What the task asks >> Your reply should be made up of every line in the records below that holds the string "pear".

** Opening Input records block **

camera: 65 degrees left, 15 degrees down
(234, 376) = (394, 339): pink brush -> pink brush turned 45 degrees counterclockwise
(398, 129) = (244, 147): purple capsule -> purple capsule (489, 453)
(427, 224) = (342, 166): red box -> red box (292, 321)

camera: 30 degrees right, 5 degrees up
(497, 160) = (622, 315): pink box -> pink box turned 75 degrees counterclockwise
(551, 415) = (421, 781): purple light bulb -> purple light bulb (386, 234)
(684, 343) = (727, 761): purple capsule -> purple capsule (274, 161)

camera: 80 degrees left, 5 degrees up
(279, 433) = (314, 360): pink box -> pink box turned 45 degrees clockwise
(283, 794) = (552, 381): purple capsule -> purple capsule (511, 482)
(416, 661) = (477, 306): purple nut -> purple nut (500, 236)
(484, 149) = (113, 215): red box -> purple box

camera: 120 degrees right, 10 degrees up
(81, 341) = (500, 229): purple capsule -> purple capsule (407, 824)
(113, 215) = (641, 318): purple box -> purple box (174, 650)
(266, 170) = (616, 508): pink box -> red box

** Closing Input records block **
** Opening Input records block **

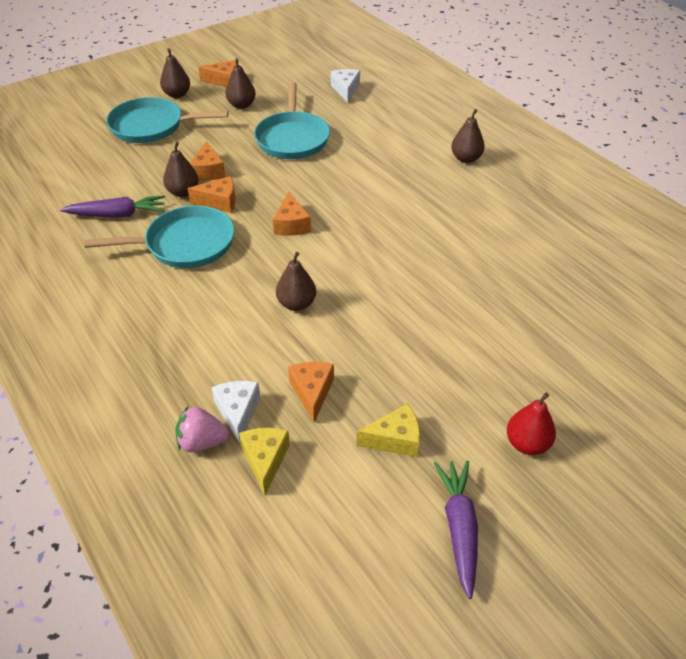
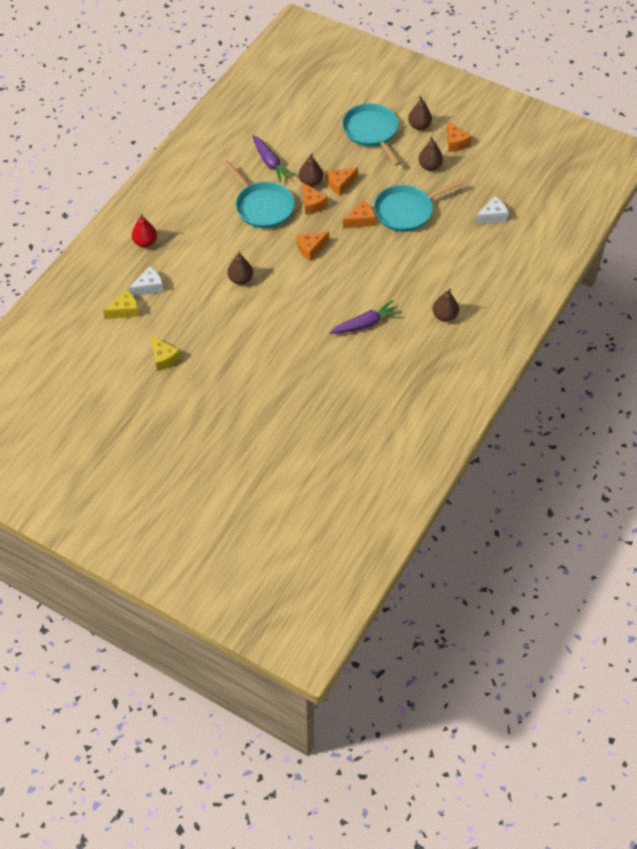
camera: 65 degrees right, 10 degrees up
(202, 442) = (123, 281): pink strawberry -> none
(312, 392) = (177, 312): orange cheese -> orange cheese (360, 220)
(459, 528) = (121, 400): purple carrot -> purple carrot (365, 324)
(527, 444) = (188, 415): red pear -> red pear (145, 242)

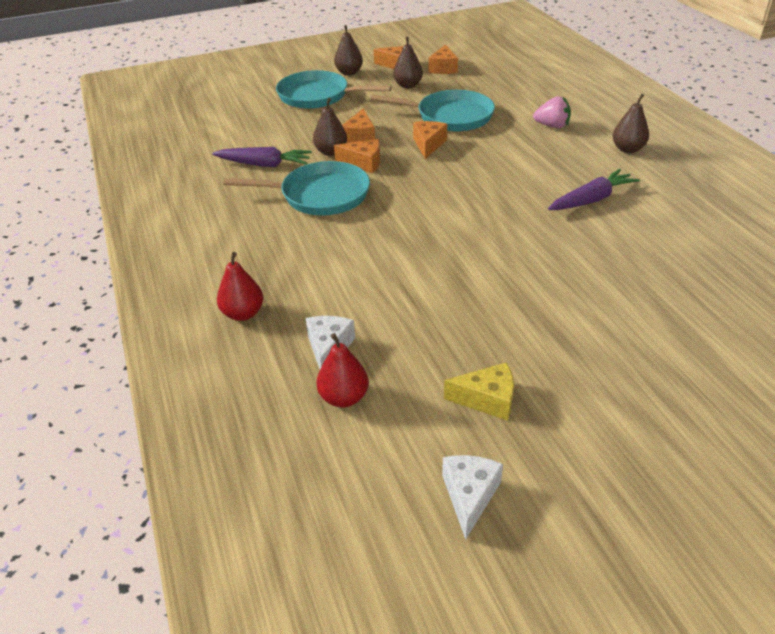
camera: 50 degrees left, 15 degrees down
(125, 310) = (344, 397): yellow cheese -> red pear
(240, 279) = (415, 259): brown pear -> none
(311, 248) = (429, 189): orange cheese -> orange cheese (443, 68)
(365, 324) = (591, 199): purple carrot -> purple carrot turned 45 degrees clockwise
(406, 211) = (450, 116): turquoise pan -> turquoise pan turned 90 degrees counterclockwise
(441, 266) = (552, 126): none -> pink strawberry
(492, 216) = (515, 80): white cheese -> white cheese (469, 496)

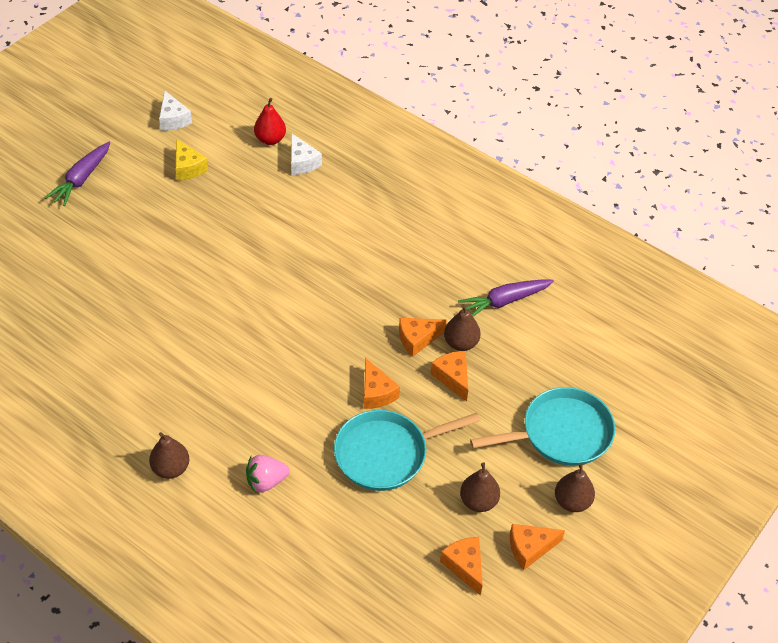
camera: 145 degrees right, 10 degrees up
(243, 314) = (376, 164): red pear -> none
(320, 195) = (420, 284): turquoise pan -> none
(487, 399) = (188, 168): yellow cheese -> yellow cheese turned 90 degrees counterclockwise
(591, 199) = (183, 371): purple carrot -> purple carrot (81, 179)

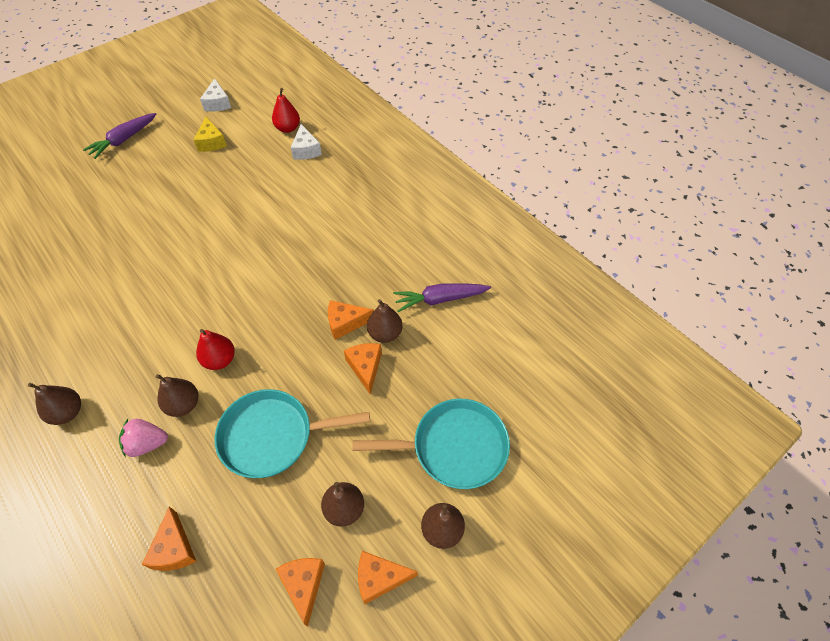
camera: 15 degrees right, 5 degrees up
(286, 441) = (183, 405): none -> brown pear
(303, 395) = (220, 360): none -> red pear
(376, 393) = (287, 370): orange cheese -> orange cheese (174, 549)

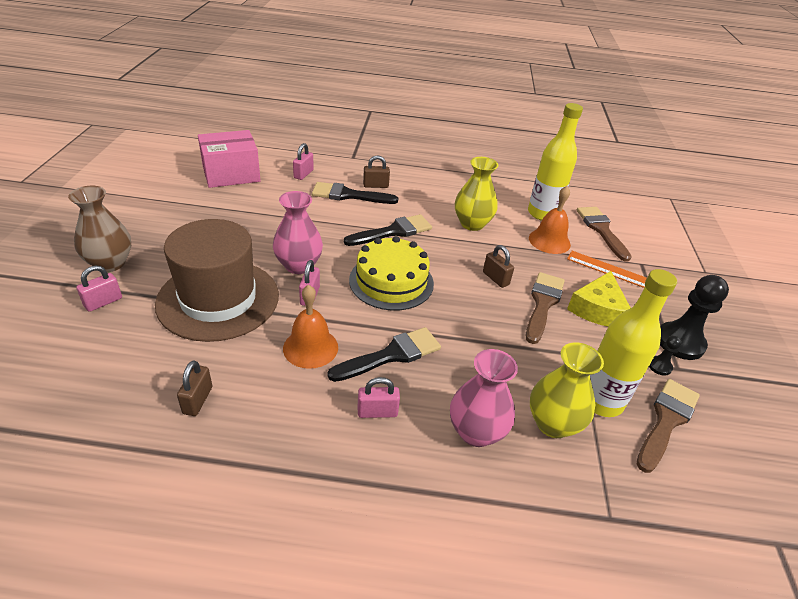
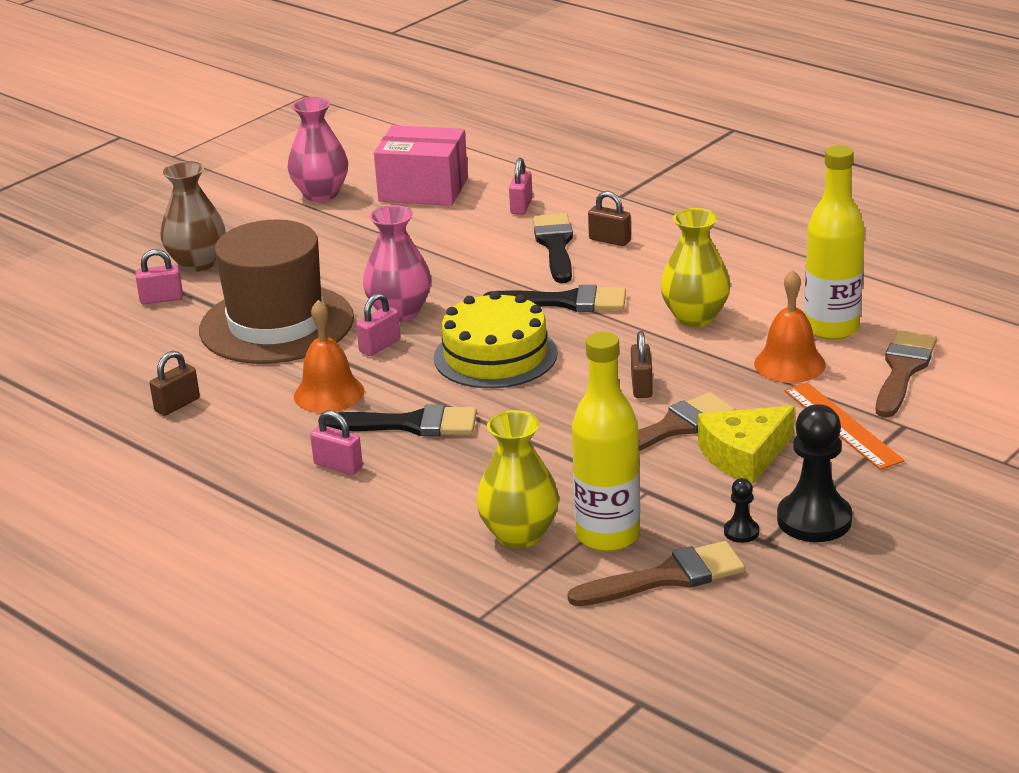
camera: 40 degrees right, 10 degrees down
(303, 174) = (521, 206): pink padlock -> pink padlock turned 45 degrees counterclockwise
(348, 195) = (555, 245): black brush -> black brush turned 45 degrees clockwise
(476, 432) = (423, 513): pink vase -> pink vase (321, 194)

** Closing Input records block **

Solution to the problem >>
(527, 444) = (188, 415): red pear -> red pear (145, 242)
(125, 310) = (344, 397): yellow cheese -> red pear
(240, 279) = (415, 259): brown pear -> none
(243, 314) = (376, 164): red pear -> none
(286, 441) = (183, 405): none -> brown pear
(303, 395) = (220, 360): none -> red pear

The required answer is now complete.